Task goal: Duplicate the lines below word for word, with the pictures left out of your answer.

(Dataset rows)

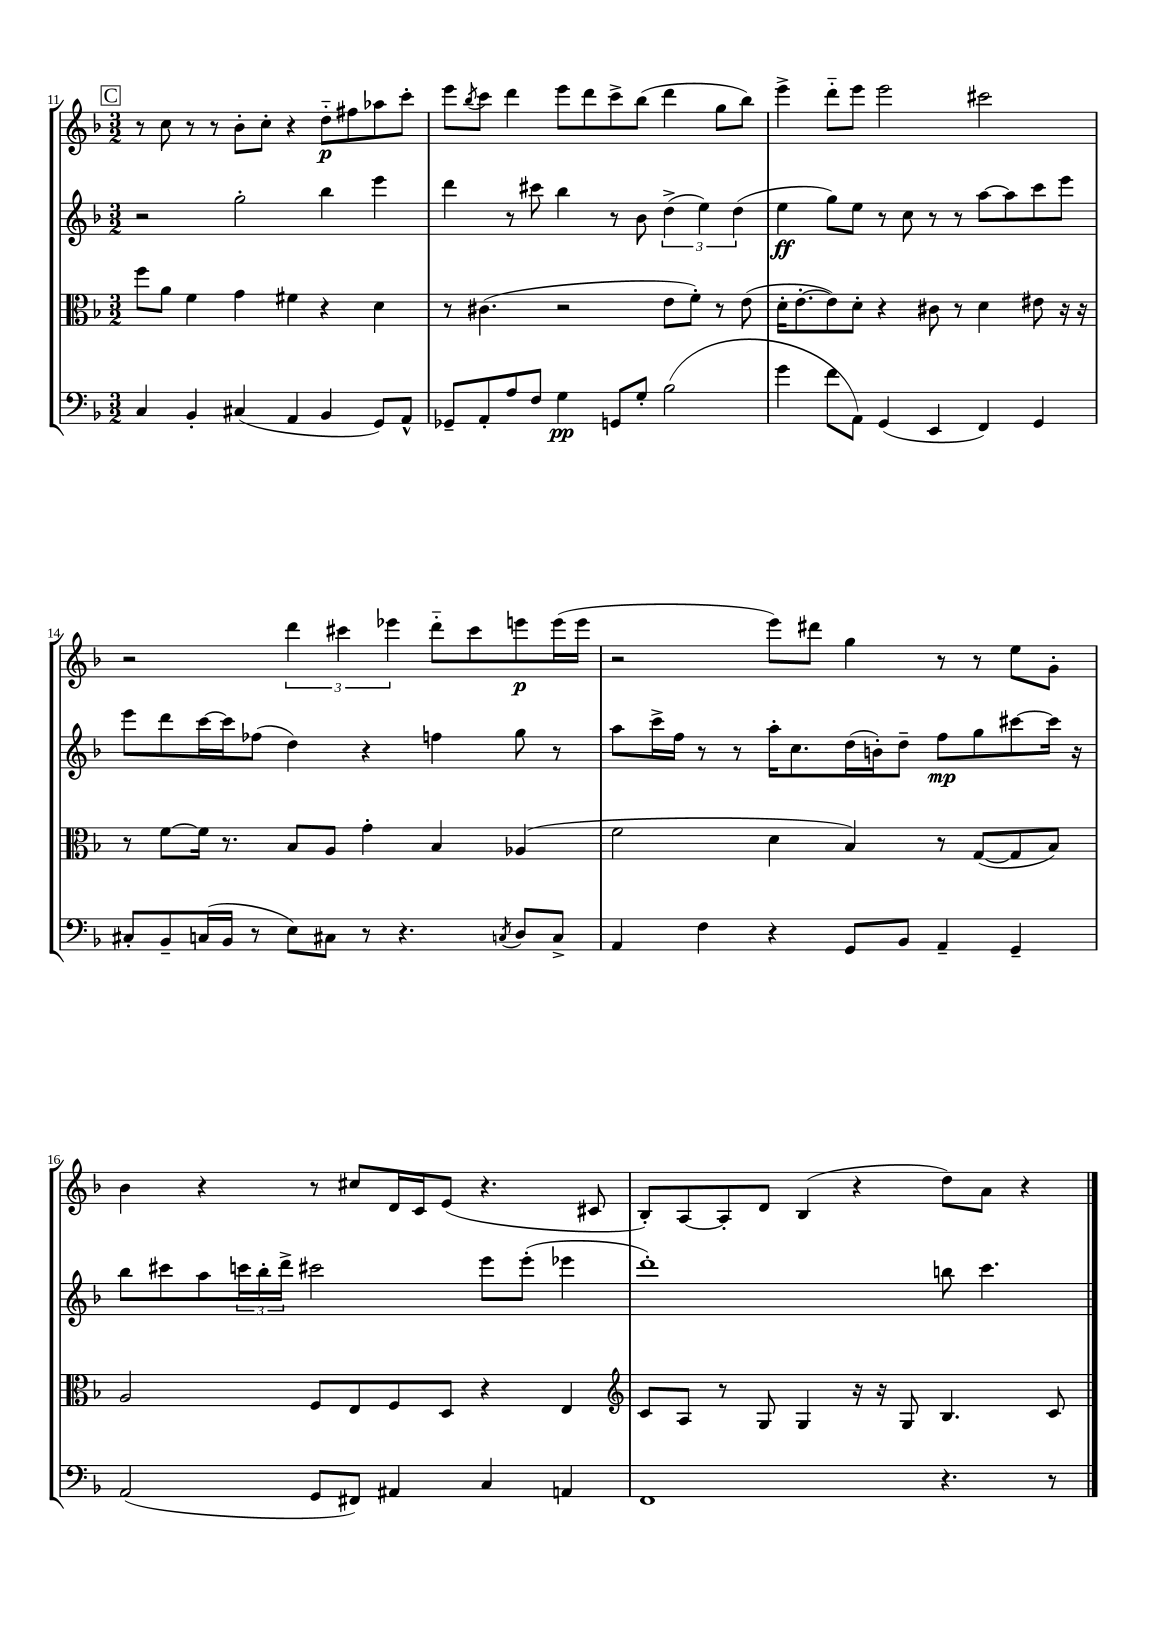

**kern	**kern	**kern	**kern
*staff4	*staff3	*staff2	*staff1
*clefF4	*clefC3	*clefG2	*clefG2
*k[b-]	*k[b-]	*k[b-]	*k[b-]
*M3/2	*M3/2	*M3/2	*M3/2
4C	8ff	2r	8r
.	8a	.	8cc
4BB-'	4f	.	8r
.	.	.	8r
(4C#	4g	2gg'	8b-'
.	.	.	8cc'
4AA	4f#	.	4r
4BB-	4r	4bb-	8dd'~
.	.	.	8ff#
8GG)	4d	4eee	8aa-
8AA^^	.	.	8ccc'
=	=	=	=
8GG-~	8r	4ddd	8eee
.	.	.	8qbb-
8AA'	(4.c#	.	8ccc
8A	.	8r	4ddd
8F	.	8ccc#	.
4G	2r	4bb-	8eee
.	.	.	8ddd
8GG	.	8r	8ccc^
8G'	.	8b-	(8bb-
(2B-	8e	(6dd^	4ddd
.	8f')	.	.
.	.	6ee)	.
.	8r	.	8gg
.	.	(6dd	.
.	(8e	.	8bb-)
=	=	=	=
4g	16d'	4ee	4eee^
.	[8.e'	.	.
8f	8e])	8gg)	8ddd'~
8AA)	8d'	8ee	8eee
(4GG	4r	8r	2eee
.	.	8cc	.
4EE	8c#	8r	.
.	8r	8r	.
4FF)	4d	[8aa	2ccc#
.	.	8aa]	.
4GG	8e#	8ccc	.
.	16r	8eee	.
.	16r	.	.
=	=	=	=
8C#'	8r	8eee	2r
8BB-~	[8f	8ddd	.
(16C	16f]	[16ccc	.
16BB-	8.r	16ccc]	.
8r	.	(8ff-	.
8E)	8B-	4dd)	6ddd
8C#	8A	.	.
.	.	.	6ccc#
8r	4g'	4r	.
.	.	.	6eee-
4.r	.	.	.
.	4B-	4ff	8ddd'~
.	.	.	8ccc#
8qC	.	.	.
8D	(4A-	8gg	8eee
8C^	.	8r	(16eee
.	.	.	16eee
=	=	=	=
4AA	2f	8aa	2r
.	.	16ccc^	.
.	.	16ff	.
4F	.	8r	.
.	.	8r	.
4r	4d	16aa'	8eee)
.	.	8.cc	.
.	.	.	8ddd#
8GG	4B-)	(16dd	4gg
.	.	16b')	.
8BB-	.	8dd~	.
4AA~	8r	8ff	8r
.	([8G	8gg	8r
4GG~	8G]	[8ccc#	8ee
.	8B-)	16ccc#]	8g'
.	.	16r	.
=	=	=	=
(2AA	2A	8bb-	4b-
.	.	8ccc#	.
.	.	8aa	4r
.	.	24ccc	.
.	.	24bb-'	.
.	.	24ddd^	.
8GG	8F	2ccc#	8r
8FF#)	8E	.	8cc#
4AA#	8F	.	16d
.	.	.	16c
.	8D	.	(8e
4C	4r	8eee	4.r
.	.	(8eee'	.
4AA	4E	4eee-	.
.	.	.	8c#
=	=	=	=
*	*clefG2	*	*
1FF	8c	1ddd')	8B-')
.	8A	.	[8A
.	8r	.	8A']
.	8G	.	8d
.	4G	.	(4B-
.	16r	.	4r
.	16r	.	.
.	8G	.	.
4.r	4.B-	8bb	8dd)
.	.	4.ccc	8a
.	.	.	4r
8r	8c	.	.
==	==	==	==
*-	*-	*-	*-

Written reply:
**kern	**kern	**kern	**kern
*staff4	*staff3	*staff2	*staff1
*clefF4	*clefC3	*clefG2	*clefG2
*k[b-]	*k[b-]	*k[b-]	*k[b-]
*M3/2	*M3/2	*M3/2	*M3/2
4C	8ff	2r	8r
.	8a	.	8cc
4BB-'	4f	.	8r
.	.	.	8r
(4C#	4g	2gg'	8b-'
.	.	.	8cc'
4AA	4f#	.	4r
4BB-	4r	4bb-	8dd'~
.	.	.	8ff#
8GG)	4d	4eee	8aa-
8AA^^	.	.	8ccc'
=	=	=	=
8GG-~	8r	4ddd	8eee
.	.	.	8qbb-
8AA'	(4.c#	.	8ccc
8A	.	8r	4ddd
8F	.	8ccc#	.
4G	2r	4bb-	8eee
.	.	.	8ddd
8GG	.	8r	8ccc^
8G'	.	8b-	(8bb-
(2B-	8e	(6dd^	4ddd
.	8f')	.	.
.	.	6ee)	.
.	8r	.	8gg
.	.	(6dd	.
.	(8e	.	8bb-)
=	=	=	=
4g	16d'	4ee	4eee^
.	[8.e'	.	.
8f	8e])	8gg)	8ddd'~
8AA)	8d'	8ee	8eee
(4GG	4r	8r	2eee
.	.	8cc	.
4EE	8c#	8r	.
.	8r	8r	.
4FF)	4d	[8aa	2ccc#
.	.	8aa]	.
4GG	8e#	8ccc	.
.	16r	8eee	.
.	16r	.	.
=	=	=	=
8C#'	8r	8eee	2r
8BB-~	[8f	8ddd	.
(16C	16f]	[16ccc	.
16BB-	8.r	16ccc]	.
8r	.	(8ff-	.
8E)	8B-	4dd)	6ddd
8C#	8A	.	.
.	.	.	6ccc#
8r	4g'	4r	.
.	.	.	6eee-
4.r	.	.	.
.	4B-	4ff	8ddd'~
.	.	.	8ccc#
8qC	.	.	.
8D	(4A-	8gg	8eee
8C^	.	8r	(16eee
.	.	.	16eee
=	=	=	=
4AA	2f	8aa	2r
.	.	16ccc^	.
.	.	16ff	.
4F	.	8r	.
.	.	8r	.
4r	4d	16aa'	8eee)
.	.	8.cc	.
.	.	.	8ddd#
8GG	4B-)	(16dd	4gg
.	.	16b')	.
8BB-	.	8dd~	.
4AA~	8r	8ff	8r
.	([8G	8gg	8r
4GG~	8G]	[8ccc#	8ee
.	8B-)	16ccc#]	8g'
.	.	16r	.
=	=	=	=
(2AA	2A	8bb-	4b-
.	.	8ccc#	.
.	.	8aa	4r
.	.	24ccc	.
.	.	24bb-'	.
.	.	24ddd^	.
8GG	8F	2ccc#	8r
8FF#)	8E	.	8cc#
4AA#	8F	.	16d
.	.	.	16c
.	8D	.	(8e
4C	4r	8eee	4.r
.	.	(8eee'	.
4AA	4E	4eee-	.
.	.	.	8c#
=	=	=	=
*	*clefG2	*	*
1FF	8c	1ddd')	8B-')
.	8A	.	[8A
.	8r	.	8A']
.	8G	.	8d
.	4G	.	(4B-
.	16r	.	4r
.	16r	.	.
.	8G	.	.
4.r	4.B-	8bb	8dd)
.	.	4.ccc	8a
.	.	.	4r
8r	8c	.	.
==	==	==	==
*-	*-	*-	*-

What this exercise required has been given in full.